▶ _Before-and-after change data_

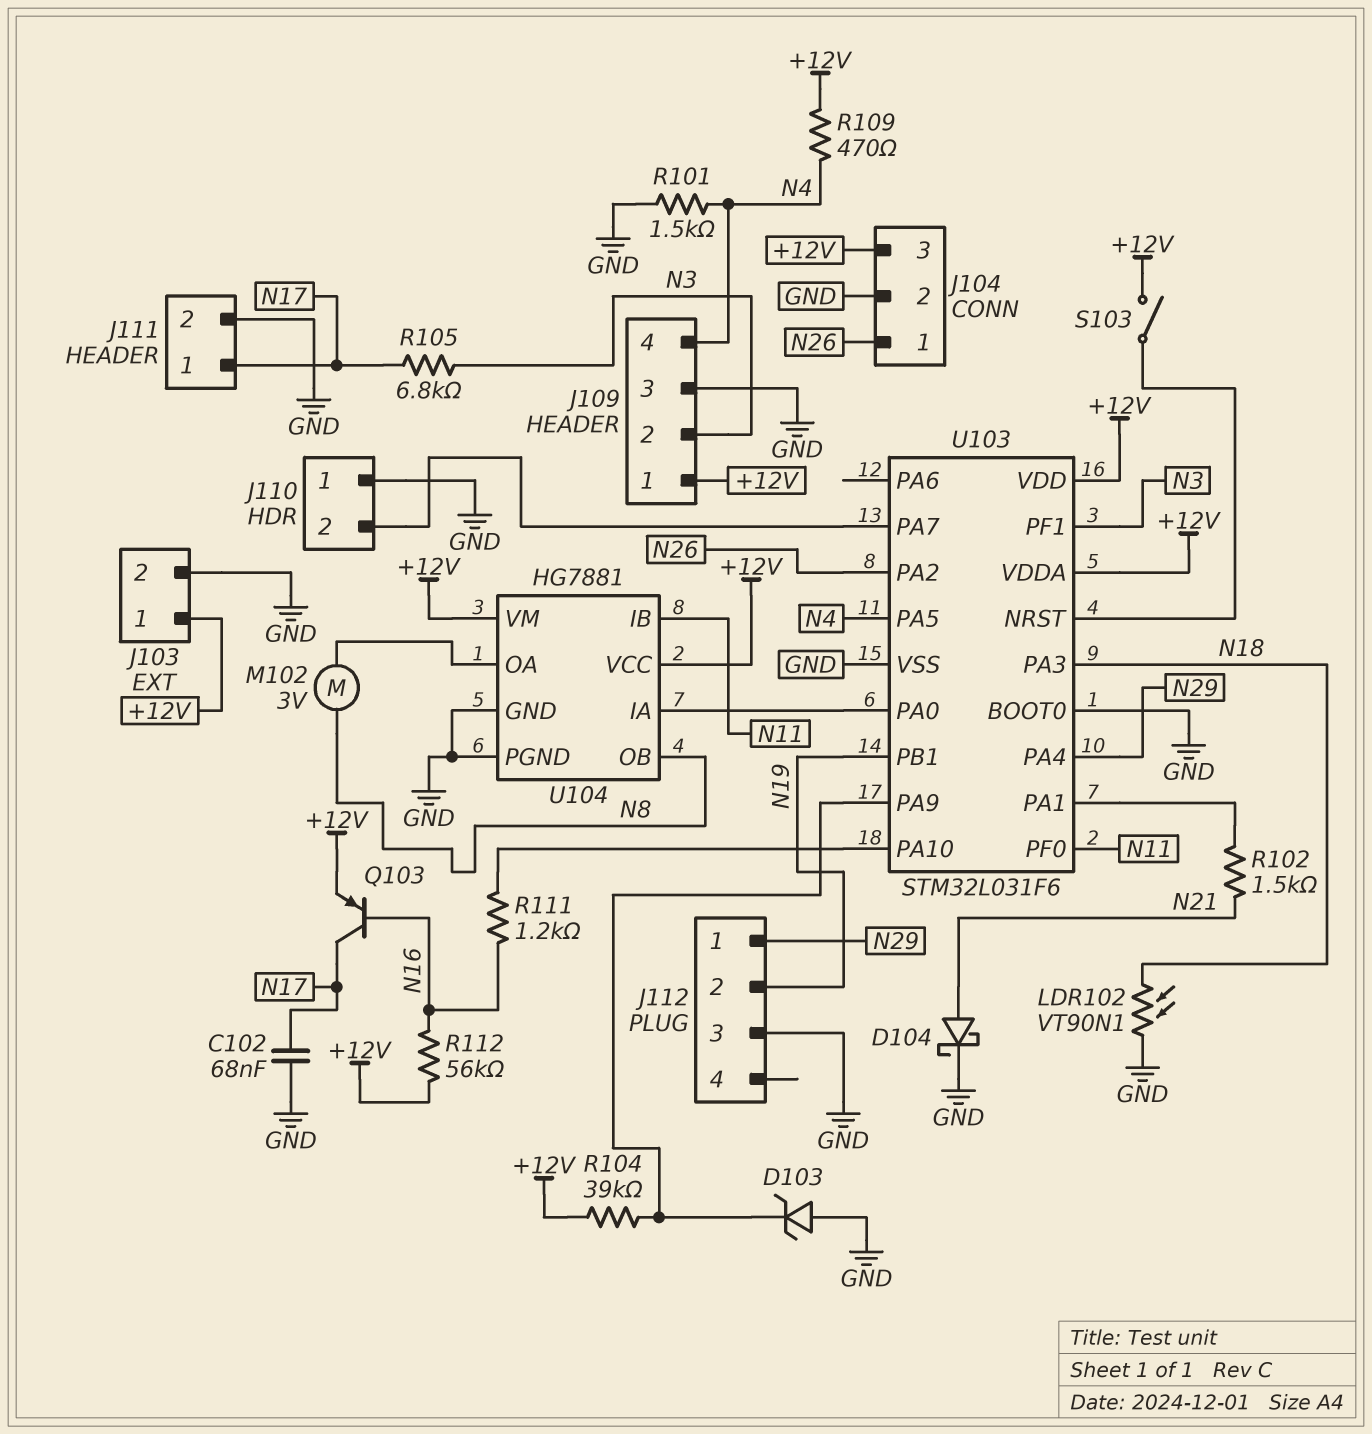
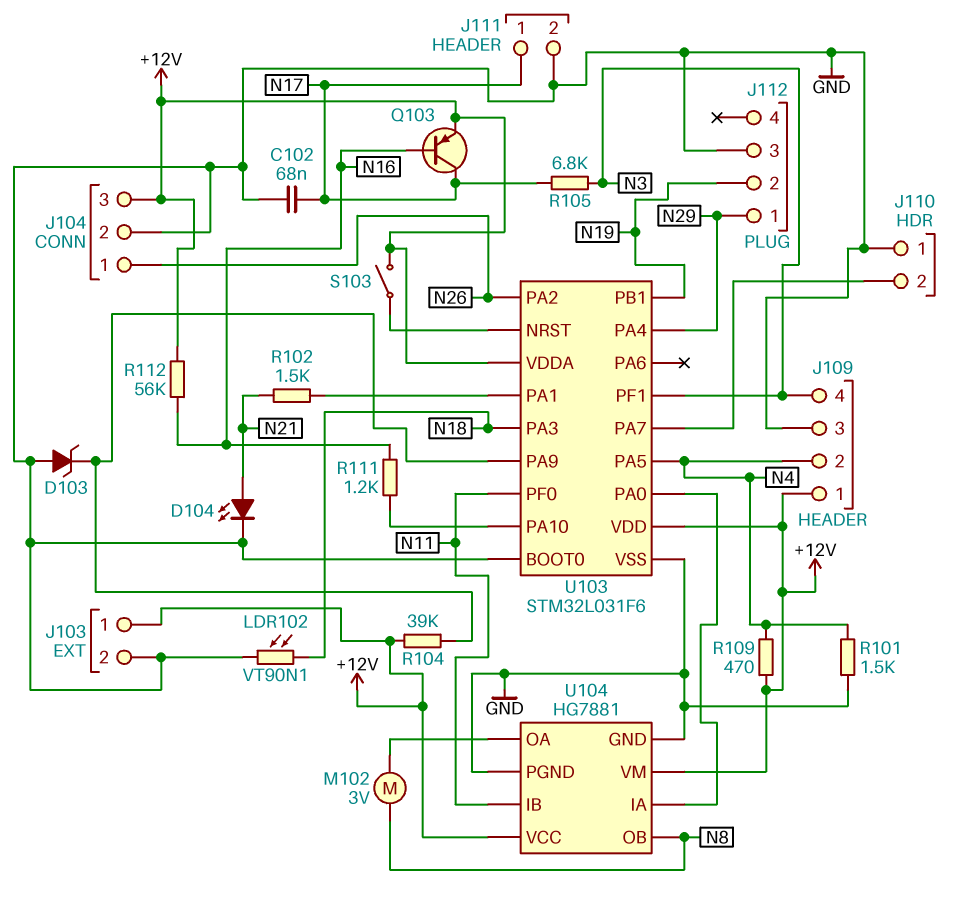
D104: schottky (A N21, K GND) -> LED (A N21, K GND)
J109 pin 2: N3 -> N4
J109 pin 4: N4 -> N3

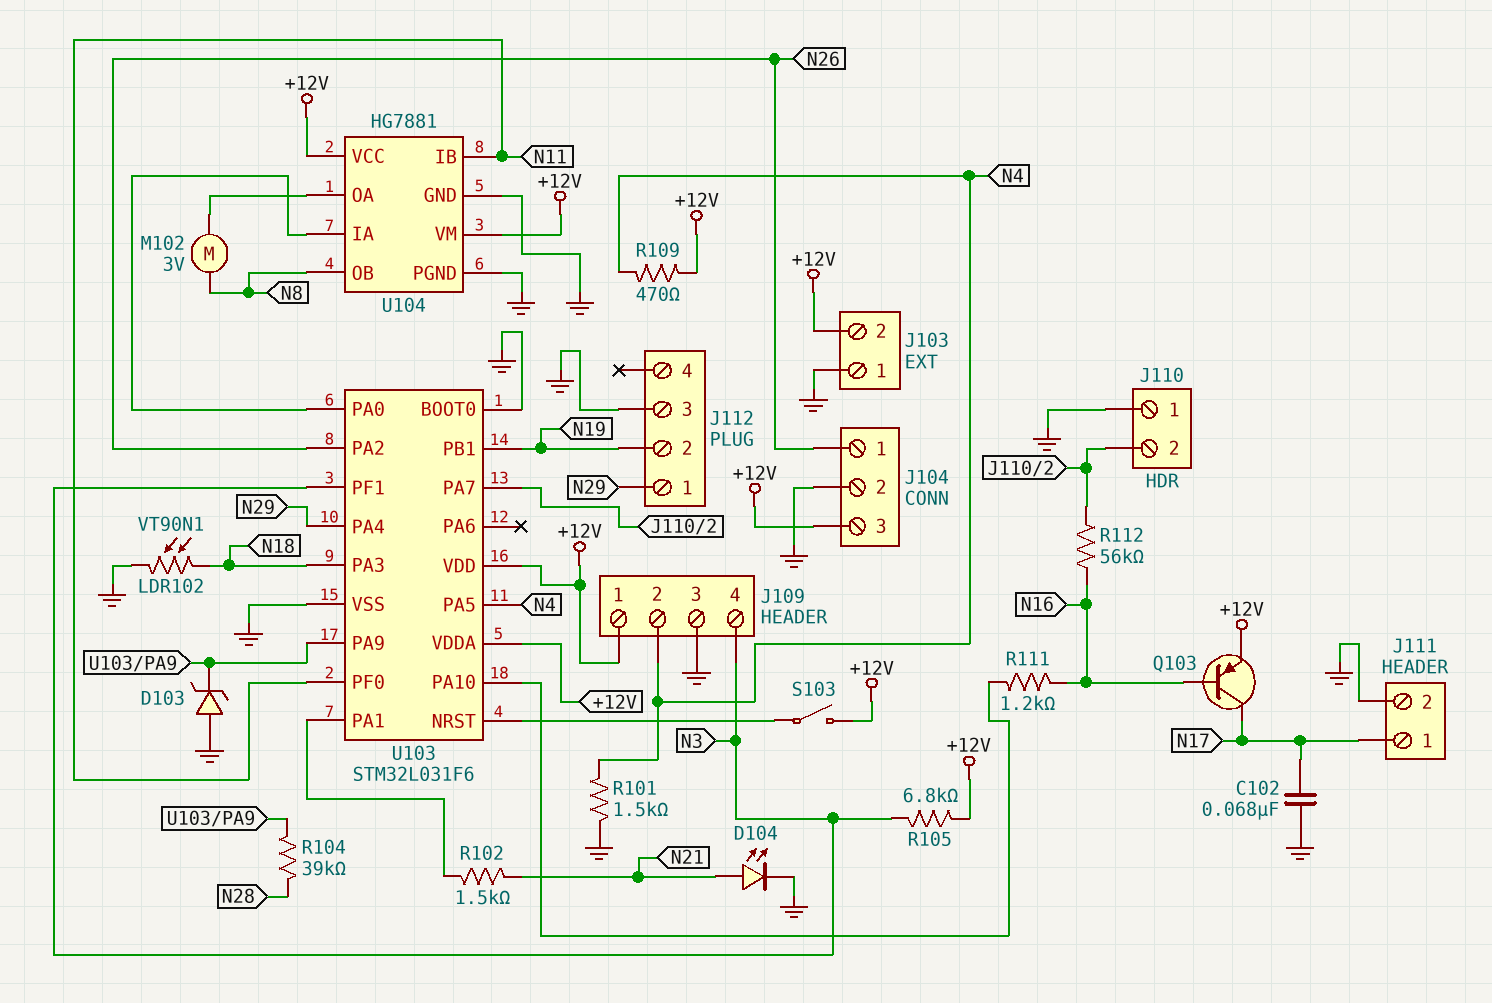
J103 pin 1: +12V -> GND
J103 pin 2: GND -> +12V
R104: 39k (+12V, U103/PA9) -> 39k (N28, U103/PA9)
R105: 6.8k (N3, N17) -> 6.8k (+12V, N3)
R112: 56k (+12V, N16) -> 56k (J110/2, N16)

▶ _EXERCISE AIM_
Your output should be an exact copy of every line from the one containing "J103 pin 2: GND -> +12V" through the end of the records.

▶ _WRITTEN ANSWER_
J103 pin 2: GND -> +12V
R104: 39k (+12V, U103/PA9) -> 39k (N28, U103/PA9)
R105: 6.8k (N3, N17) -> 6.8k (+12V, N3)
R112: 56k (+12V, N16) -> 56k (J110/2, N16)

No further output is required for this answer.